Entries shown:
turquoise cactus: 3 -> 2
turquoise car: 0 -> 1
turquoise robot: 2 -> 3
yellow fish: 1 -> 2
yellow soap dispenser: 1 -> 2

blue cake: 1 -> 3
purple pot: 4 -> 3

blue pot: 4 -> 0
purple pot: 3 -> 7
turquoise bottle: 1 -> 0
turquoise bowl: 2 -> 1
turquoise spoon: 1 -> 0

---

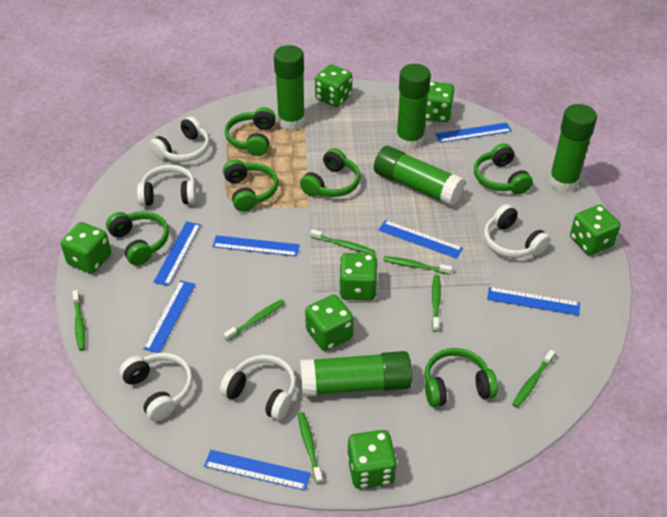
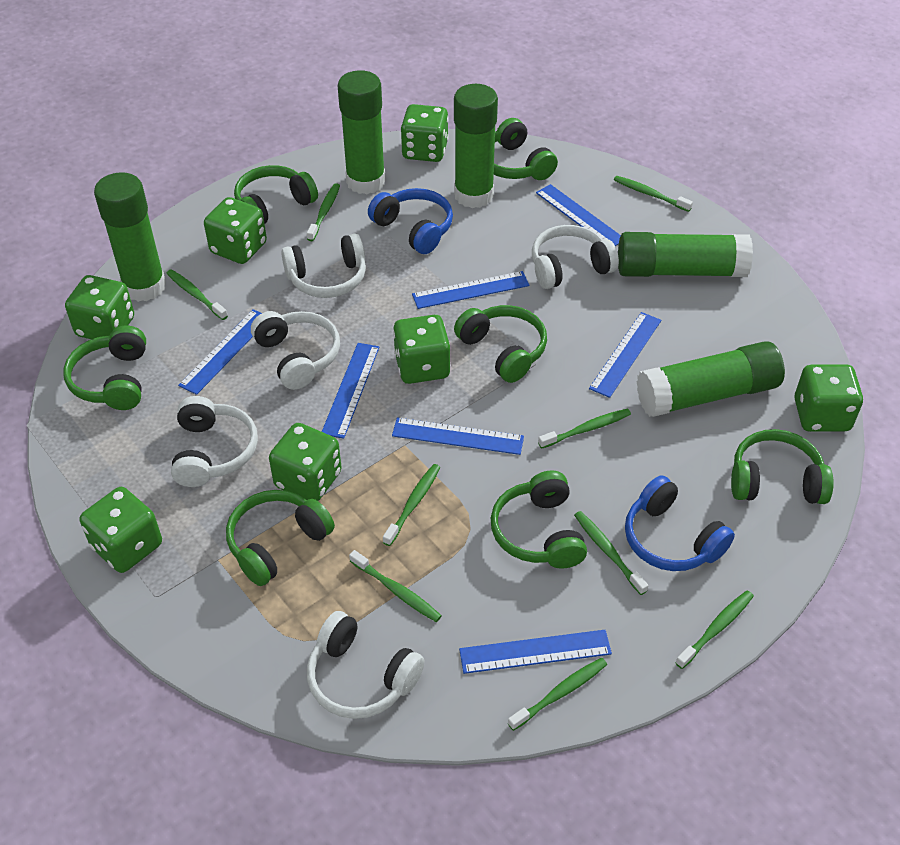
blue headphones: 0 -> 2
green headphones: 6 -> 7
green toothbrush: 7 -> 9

==

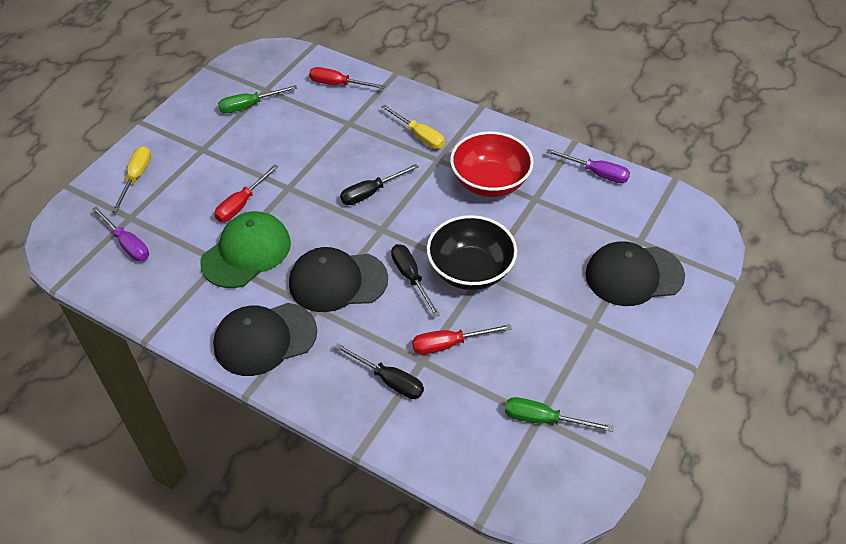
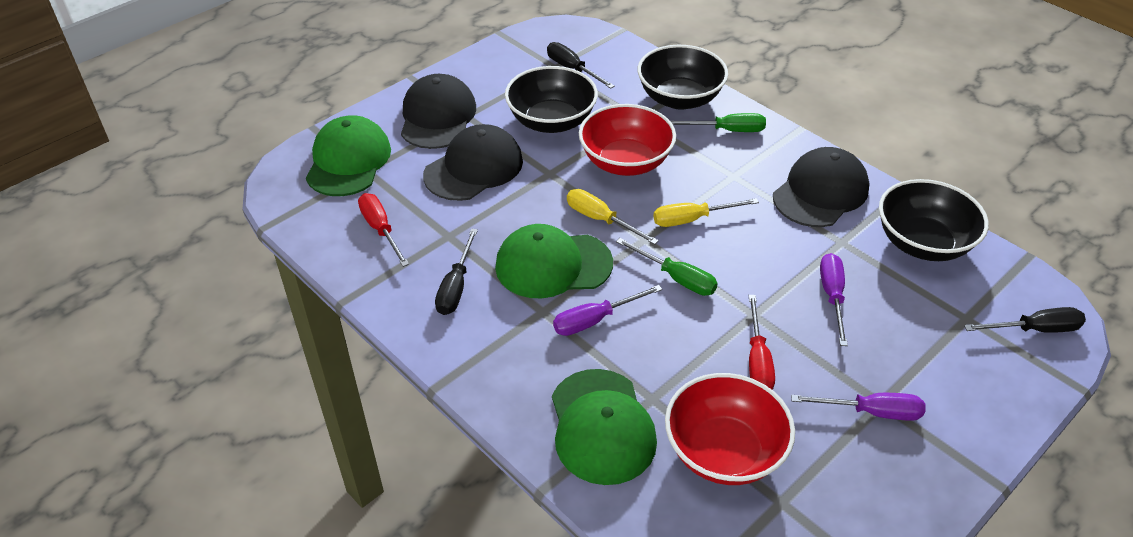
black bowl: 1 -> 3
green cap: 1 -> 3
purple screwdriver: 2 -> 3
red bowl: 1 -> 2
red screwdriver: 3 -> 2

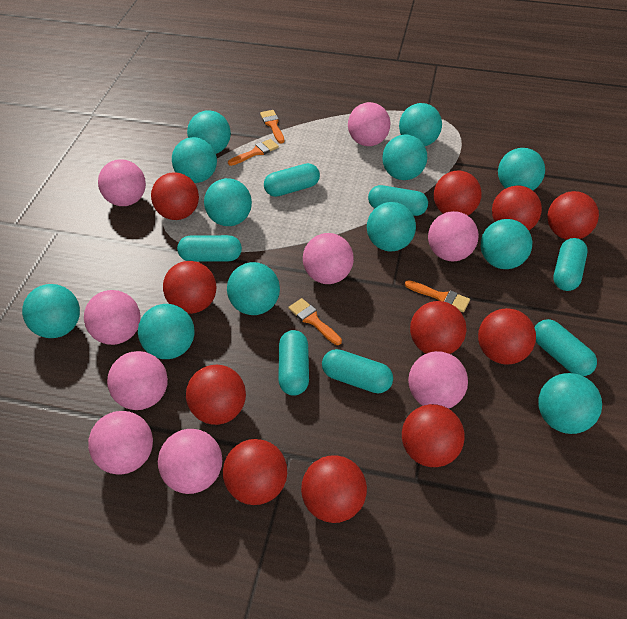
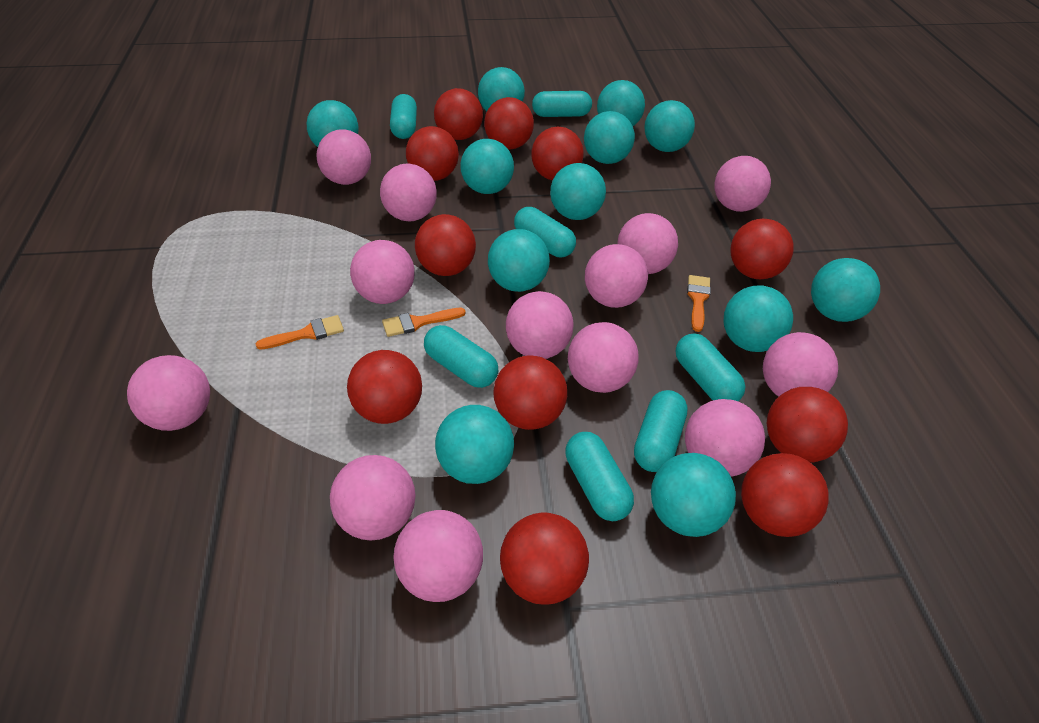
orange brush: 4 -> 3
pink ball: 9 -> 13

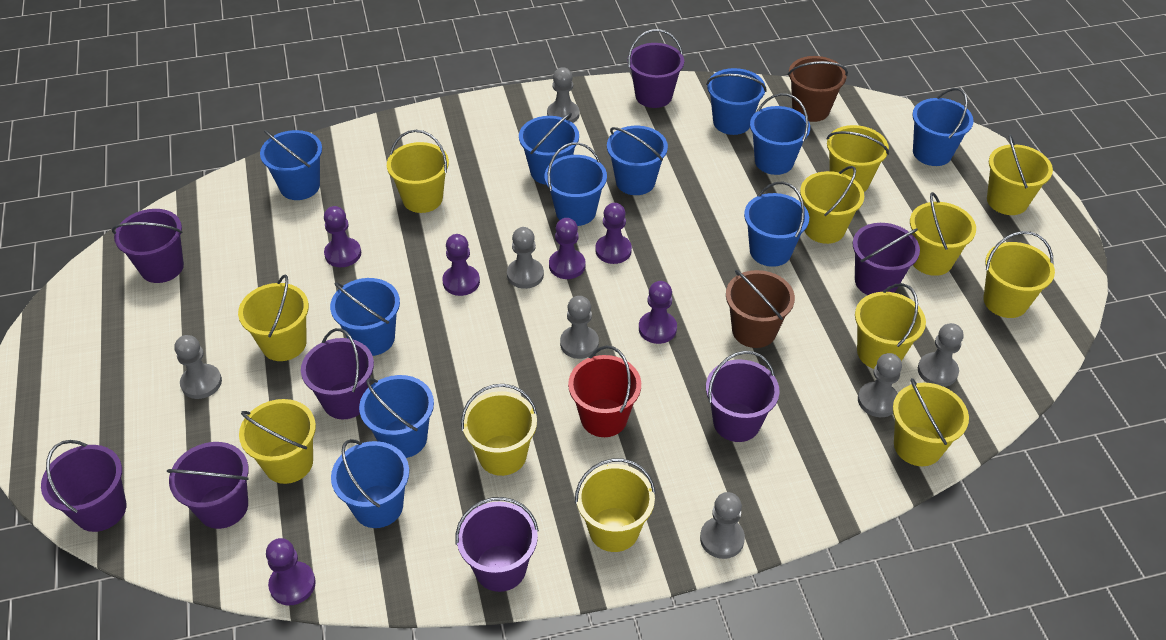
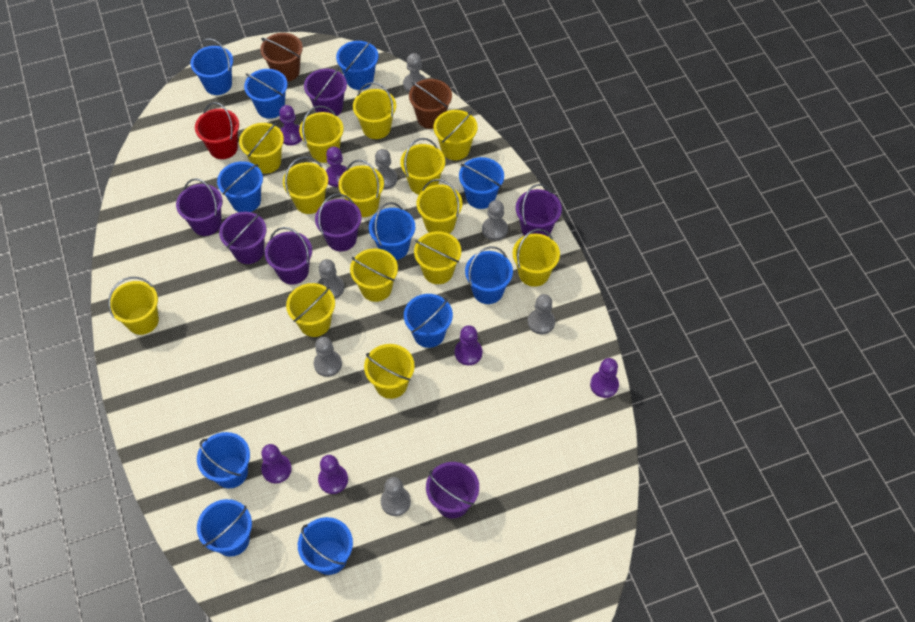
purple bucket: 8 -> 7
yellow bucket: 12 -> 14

Instructions for the task:
Reproduce exactly the entries above, limited to the lines from the one with "turquoise cactus: 3 -> 2" through the one with "turquoise spoon: 1 -> 0", both included.

Answer for this exercise:
turquoise cactus: 3 -> 2
turquoise car: 0 -> 1
turquoise robot: 2 -> 3
yellow fish: 1 -> 2
yellow soap dispenser: 1 -> 2

blue cake: 1 -> 3
purple pot: 4 -> 3

blue pot: 4 -> 0
purple pot: 3 -> 7
turquoise bottle: 1 -> 0
turquoise bowl: 2 -> 1
turquoise spoon: 1 -> 0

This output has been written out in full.